Start of EXTRACTED MATERIAL
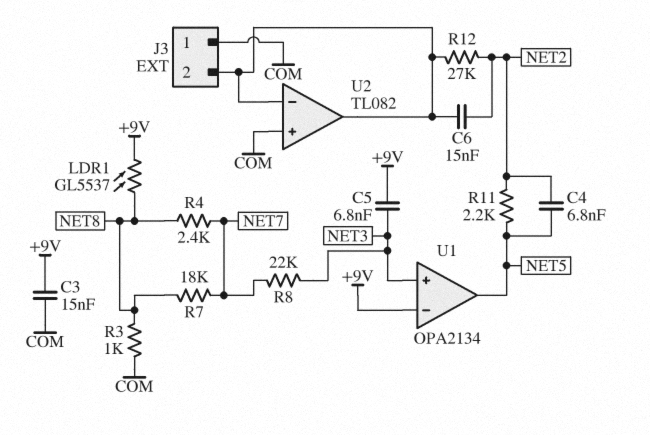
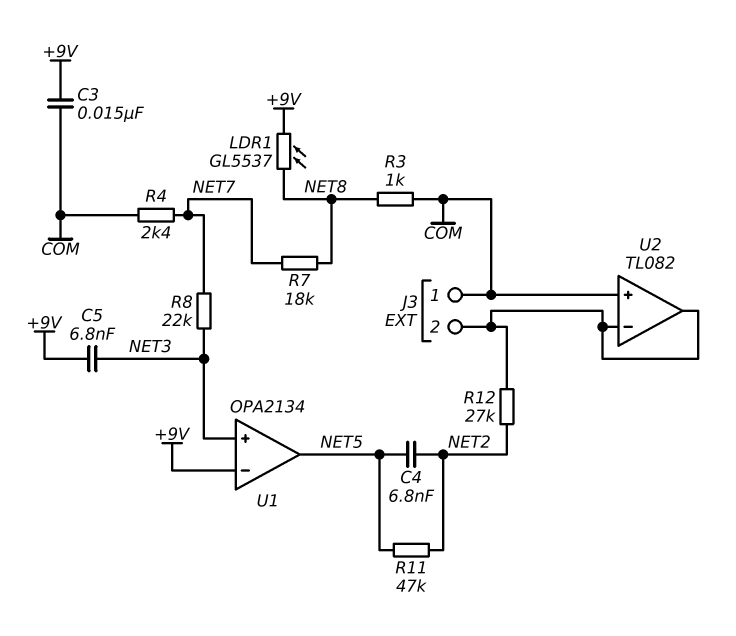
C6: 15nF (J3/2, NET2) -> none
R4: 2.4k (NET7, NET8) -> 2.4k (COM, NET7)
R11: 2.2k (NET2, NET5) -> 47k (NET2, NET5)

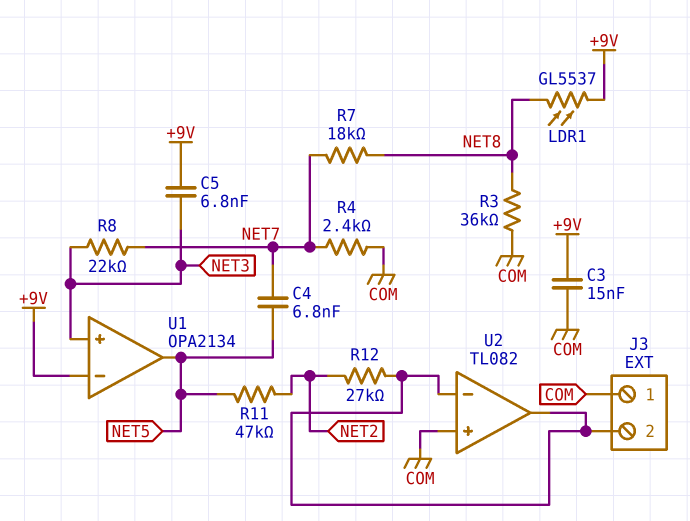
C4: 6.8nF (NET2, NET5) -> 6.8nF (NET5, NET7)
R3: 1k (COM, NET8) -> 36k (COM, NET8)

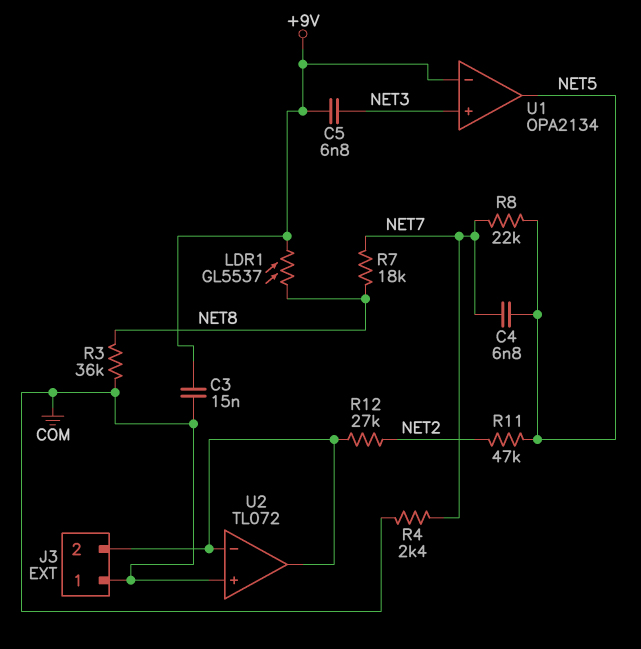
R8: 22k (NET3, NET7) -> 22k (NET5, NET7)
U2: TL082 -> TL072

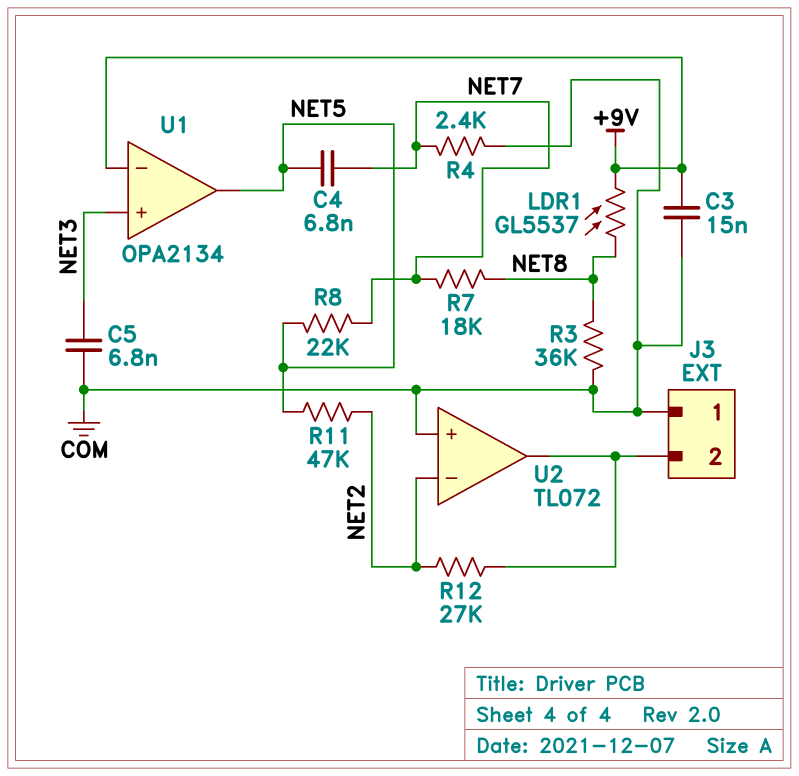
C5: 6.8nF (+9V, NET3) -> 6.8nF (COM, NET3)
U2 pin in-: J3/2 -> NET2

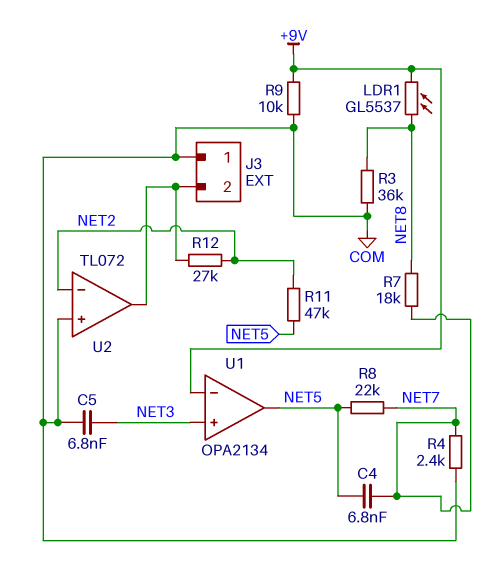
C3: 15nF (+9V, COM) -> none
R9: none -> 10k (+9V, COM)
End of EXTRACTED MATERIAL
Print, without pictures, exactly the lines from the one containing "R11: 2.2k (NET2, NET5) -> 47k (NET2, NET5)" through the final line of the records above.

> **TASK ANSWER**:
R11: 2.2k (NET2, NET5) -> 47k (NET2, NET5)

C4: 6.8nF (NET2, NET5) -> 6.8nF (NET5, NET7)
R3: 1k (COM, NET8) -> 36k (COM, NET8)

R8: 22k (NET3, NET7) -> 22k (NET5, NET7)
U2: TL082 -> TL072

C5: 6.8nF (+9V, NET3) -> 6.8nF (COM, NET3)
U2 pin in-: J3/2 -> NET2

C3: 15nF (+9V, COM) -> none
R9: none -> 10k (+9V, COM)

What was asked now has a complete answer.